- ACTIVITY:
Return the whole listing, line for line, without the pictures in it.

- DATASET SECTION:
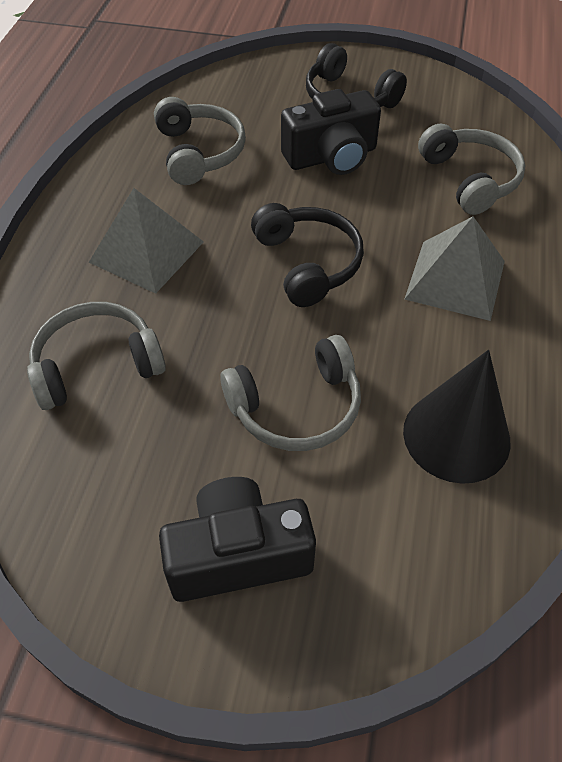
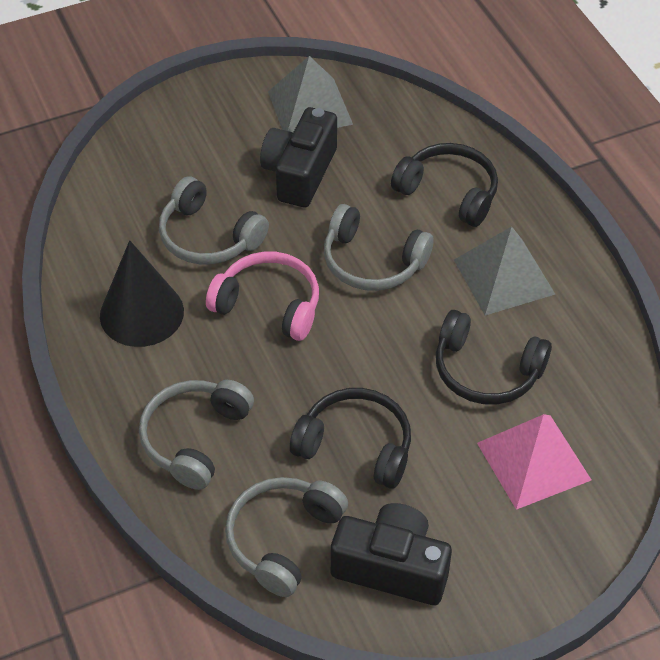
black headphones: 2 -> 3
pink headphones: 0 -> 1
pink pyramid: 0 -> 1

- ANSWER SECTION:
black headphones: 2 -> 3
pink headphones: 0 -> 1
pink pyramid: 0 -> 1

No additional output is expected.